Items from a dataset
*****
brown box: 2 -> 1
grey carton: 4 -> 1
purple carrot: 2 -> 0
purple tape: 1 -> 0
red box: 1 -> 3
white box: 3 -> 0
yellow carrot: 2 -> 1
*****
WHAT THIS TASK INVOLVES: Print exactly, and only, the lines from the line containing "purple tape: 1 -> 0" through the final line of the records, both included.

RESULT:
purple tape: 1 -> 0
red box: 1 -> 3
white box: 3 -> 0
yellow carrot: 2 -> 1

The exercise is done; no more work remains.